• [EXERCISE BRIEF]
Copy each line of the records that contains the word "none".

○ ○ ○ ○ ○ ○ ○

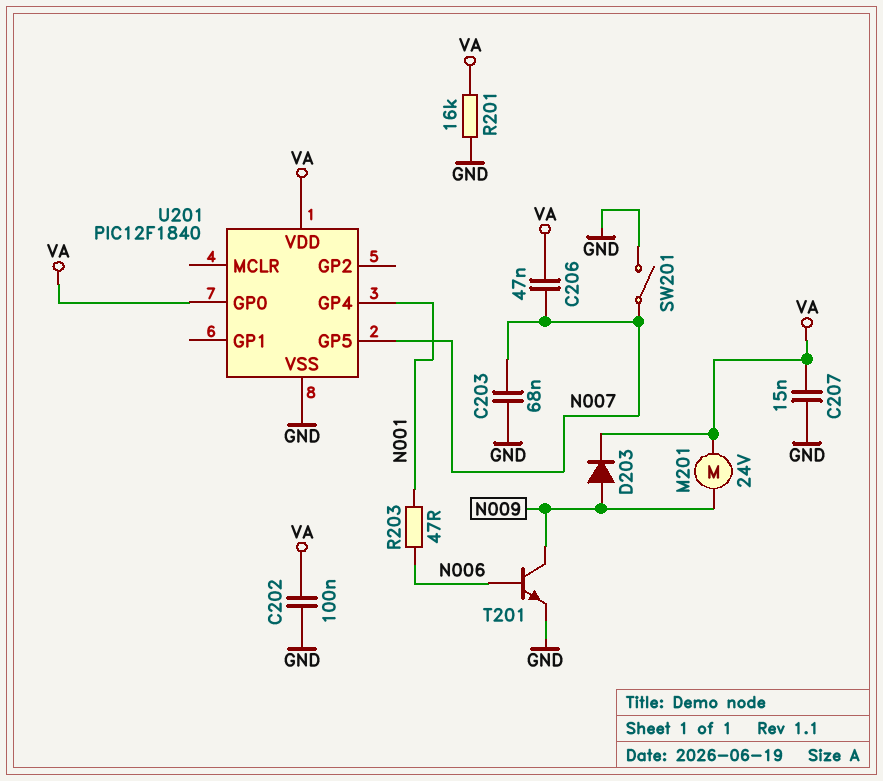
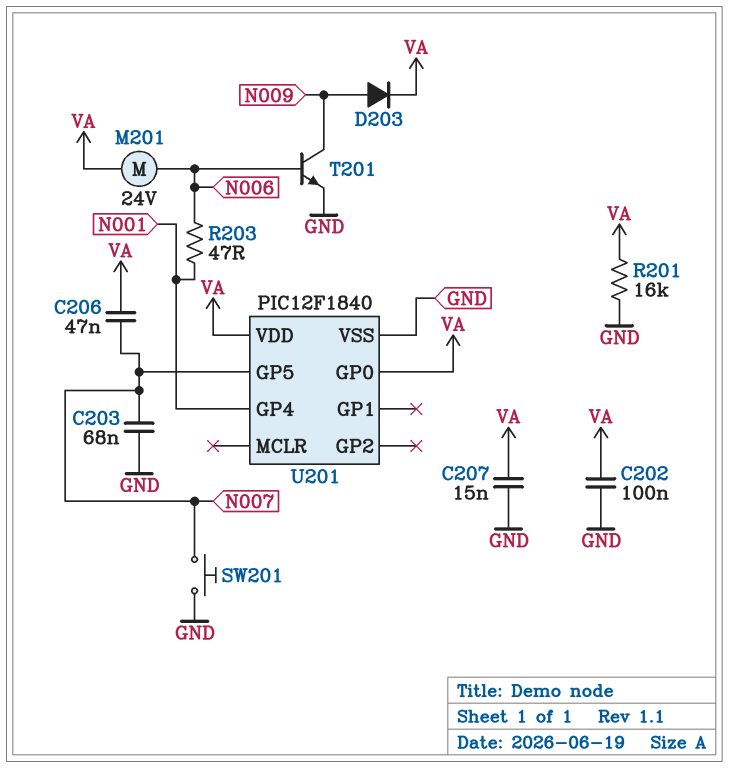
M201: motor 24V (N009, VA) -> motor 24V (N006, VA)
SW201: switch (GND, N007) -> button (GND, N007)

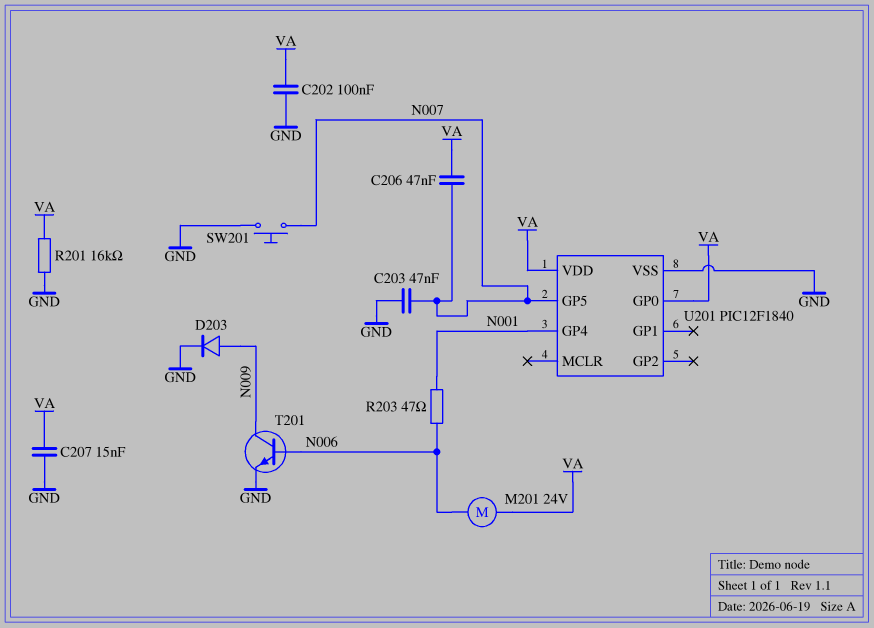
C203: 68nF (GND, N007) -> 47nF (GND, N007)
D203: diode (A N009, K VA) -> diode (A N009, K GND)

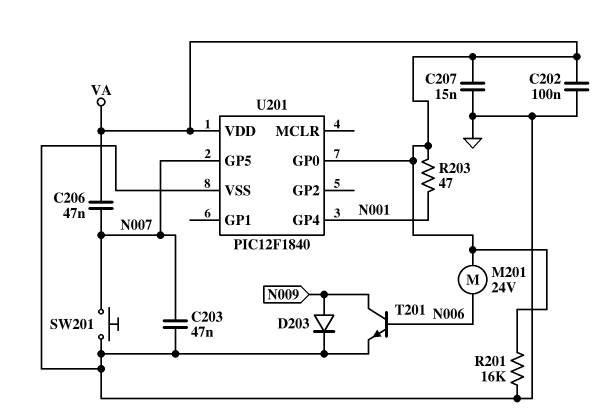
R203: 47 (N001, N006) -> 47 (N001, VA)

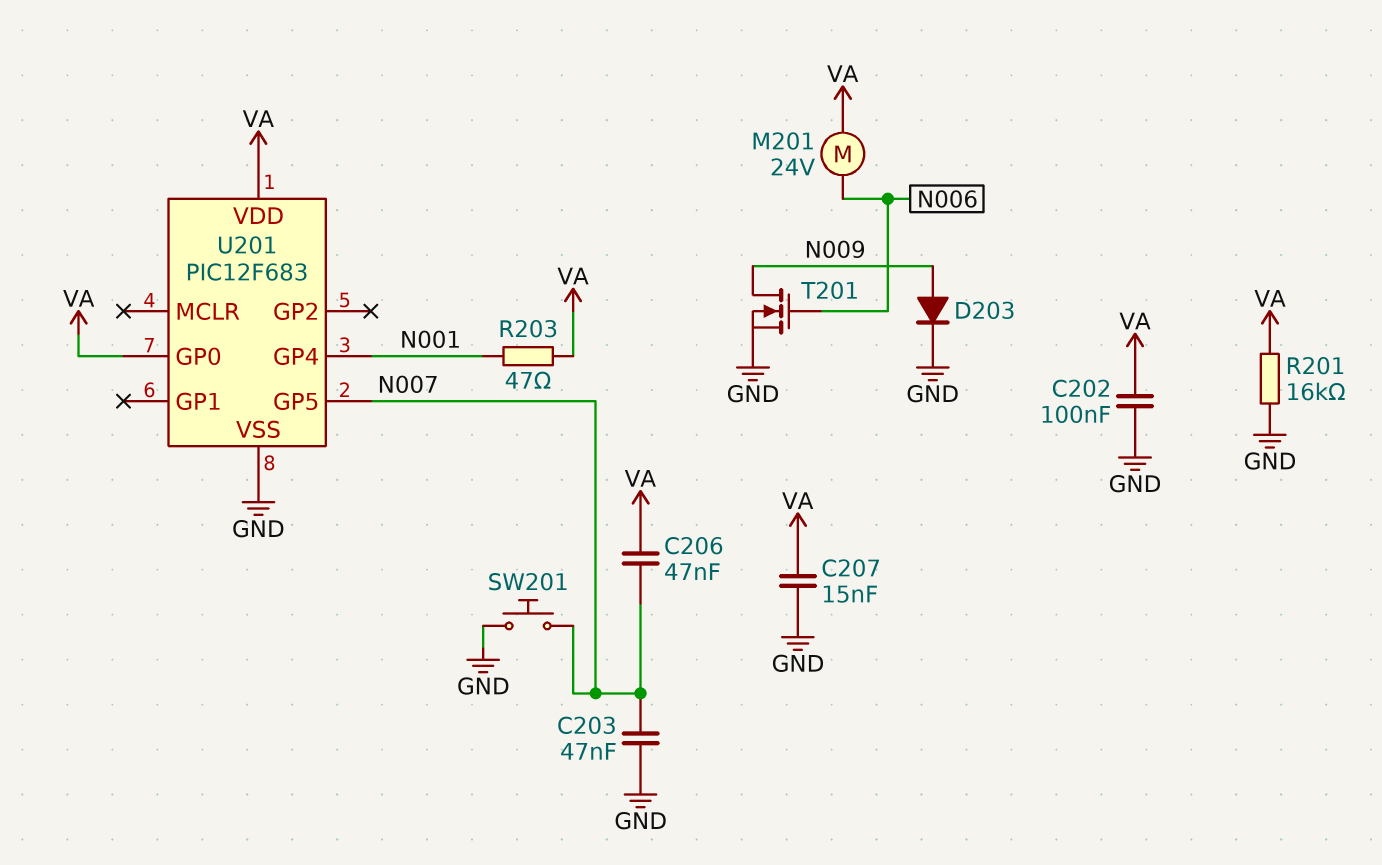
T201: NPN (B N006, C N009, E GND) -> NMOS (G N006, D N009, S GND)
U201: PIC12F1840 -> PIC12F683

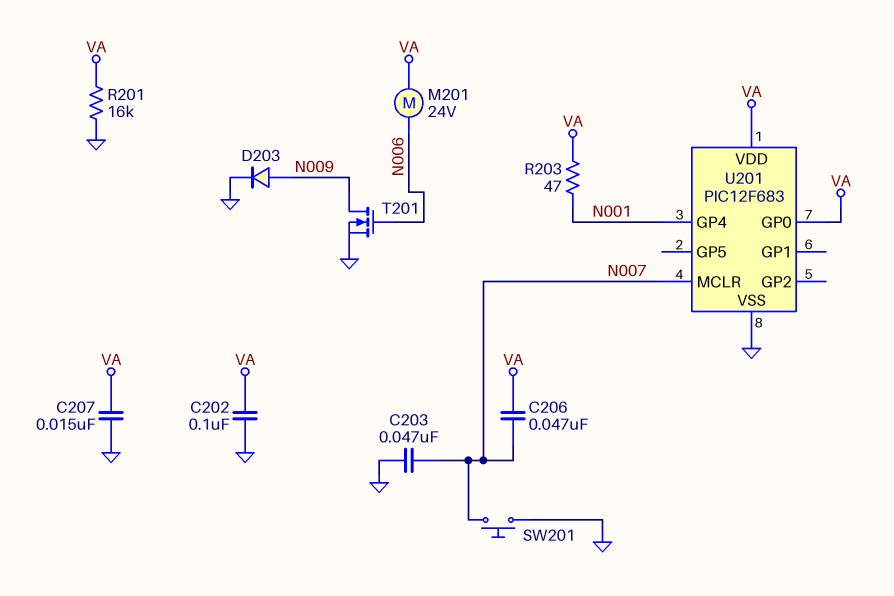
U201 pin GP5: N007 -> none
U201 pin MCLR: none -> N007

○ ○ ○ ○ ○ ○ ○

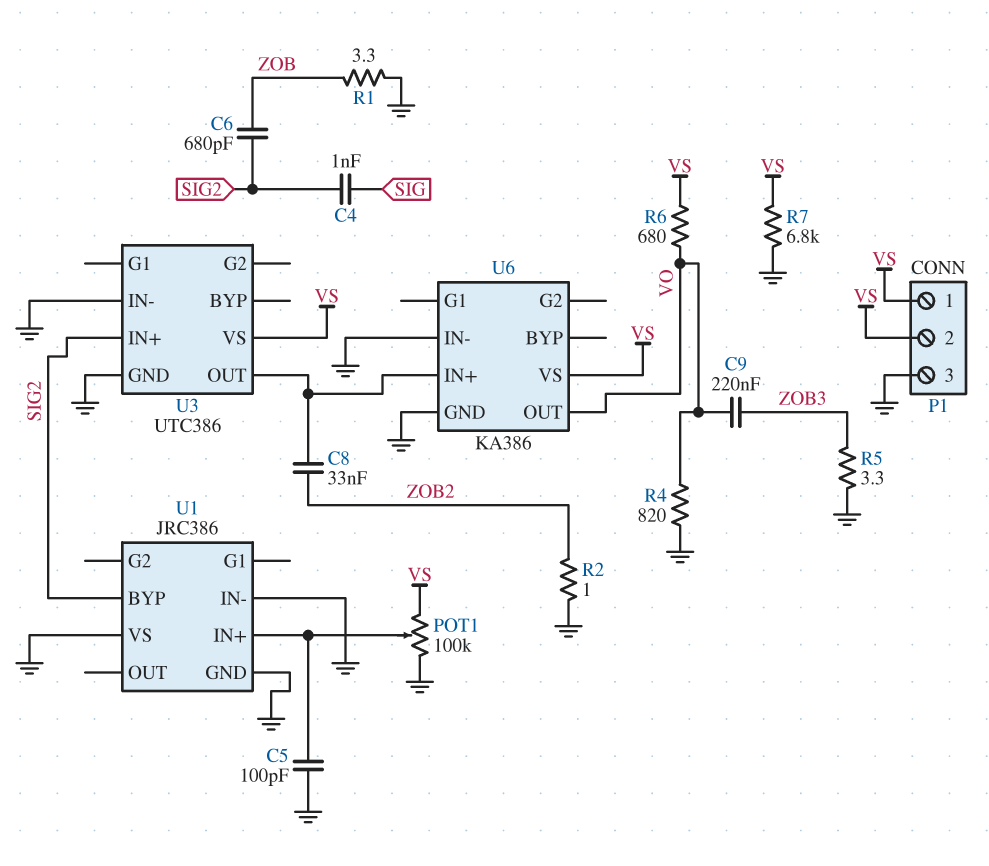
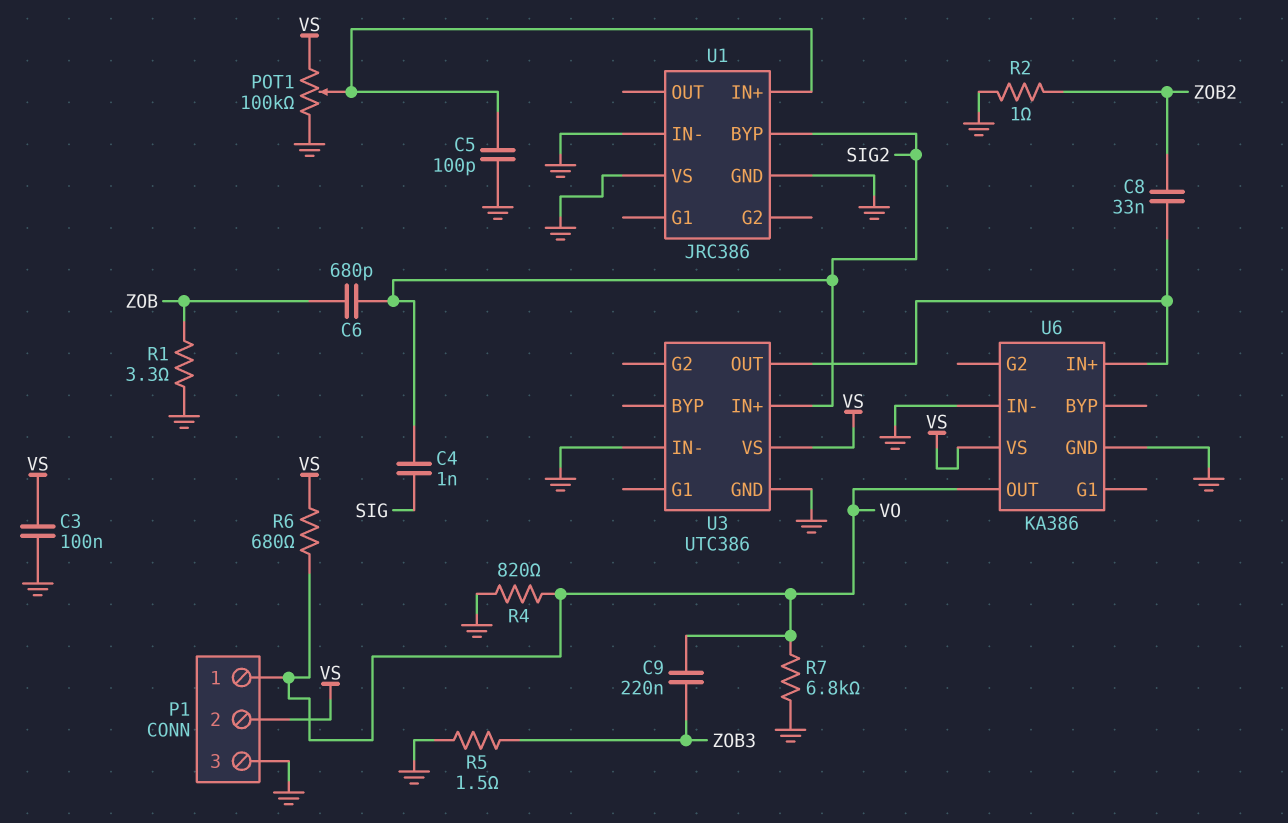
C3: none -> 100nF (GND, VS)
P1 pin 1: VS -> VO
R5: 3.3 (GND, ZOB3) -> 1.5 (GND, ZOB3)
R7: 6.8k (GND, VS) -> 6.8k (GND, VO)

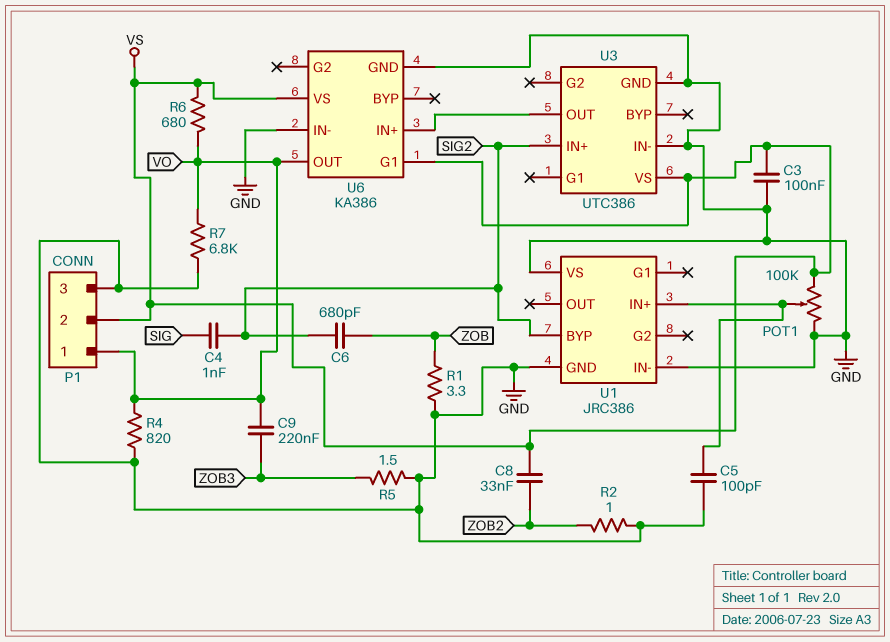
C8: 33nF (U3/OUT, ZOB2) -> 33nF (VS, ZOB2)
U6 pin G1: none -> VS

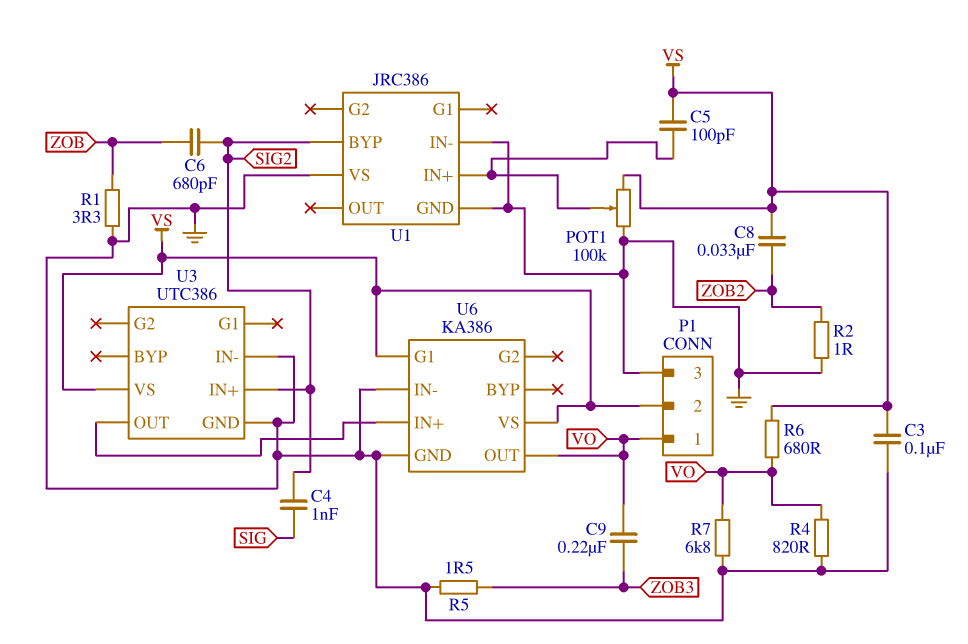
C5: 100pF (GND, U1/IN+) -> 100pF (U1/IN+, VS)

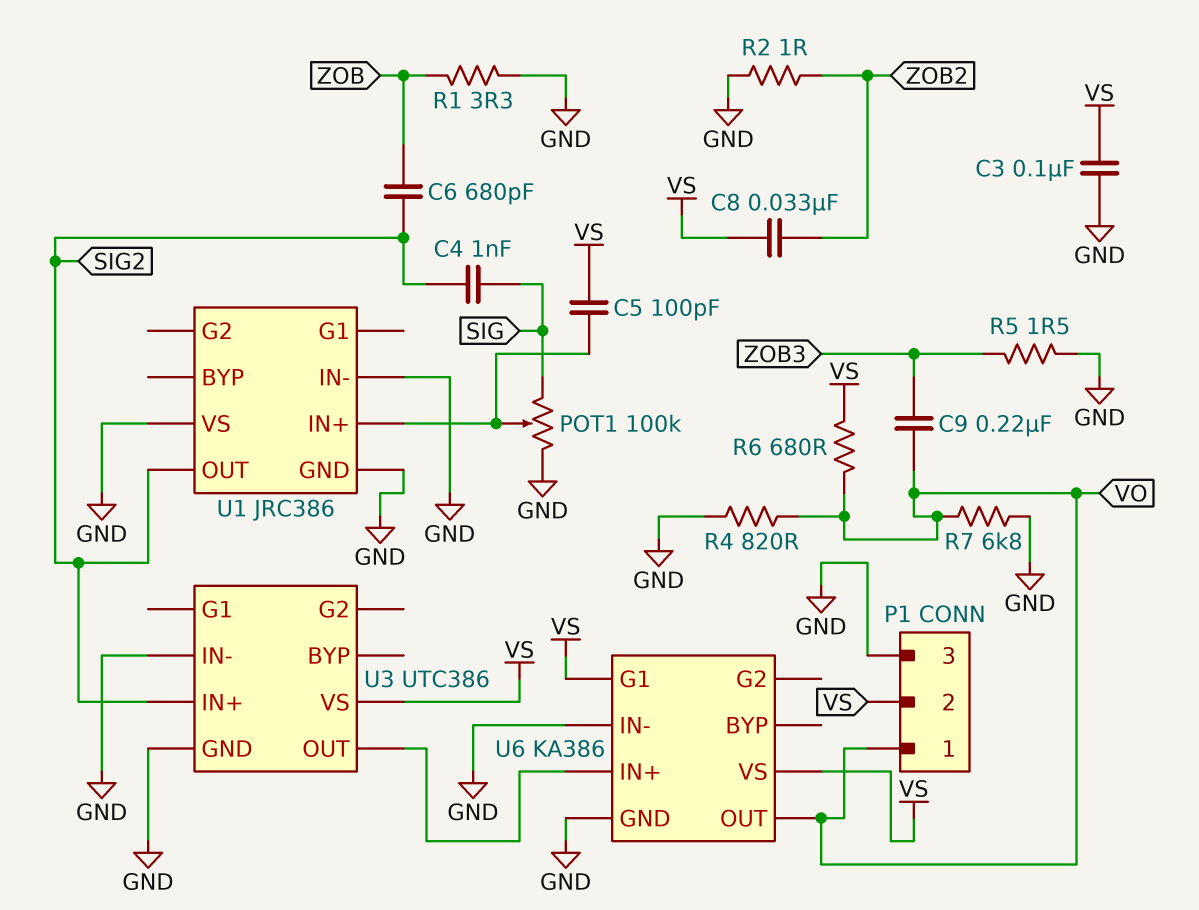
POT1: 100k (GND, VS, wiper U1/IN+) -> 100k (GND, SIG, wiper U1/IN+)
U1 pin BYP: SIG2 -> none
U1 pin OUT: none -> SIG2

○ ○ ○ ○ ○ ○ ○

• [TASK RESPONSE]
U201 pin GP5: N007 -> none
U201 pin MCLR: none -> N007
C3: none -> 100nF (GND, VS)
U6 pin G1: none -> VS
U1 pin BYP: SIG2 -> none
U1 pin OUT: none -> SIG2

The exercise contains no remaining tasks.